_Task details_. Please update the rows by replacing "none" with "stopped" and keeping everything else the same. Omit the pictures from your answer.

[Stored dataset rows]
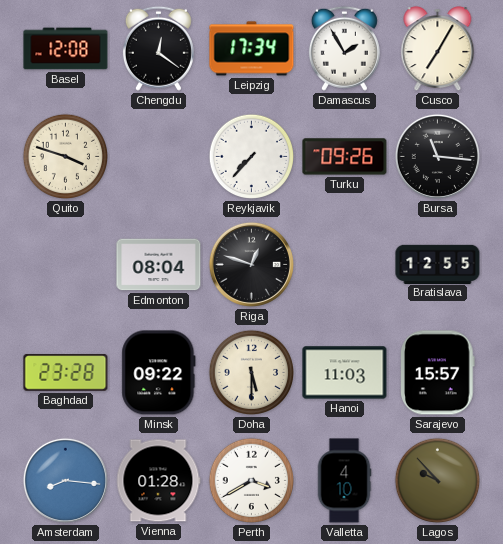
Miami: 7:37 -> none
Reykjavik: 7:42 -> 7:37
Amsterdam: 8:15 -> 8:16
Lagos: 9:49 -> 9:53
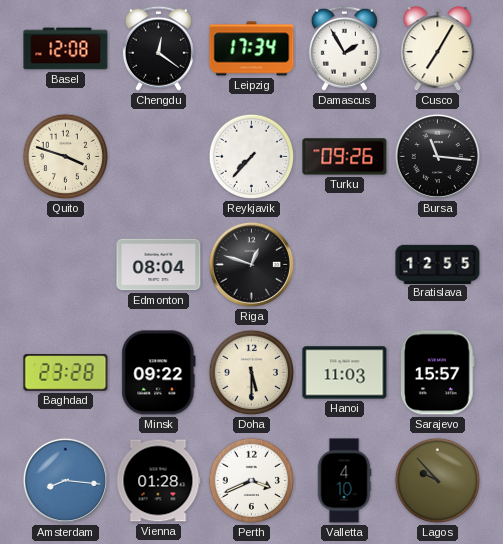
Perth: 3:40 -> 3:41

_Final result_.
Miami: 7:37 -> stopped
Reykjavik: 7:42 -> 7:37
Amsterdam: 8:15 -> 8:16
Lagos: 9:49 -> 9:53
Perth: 3:40 -> 3:41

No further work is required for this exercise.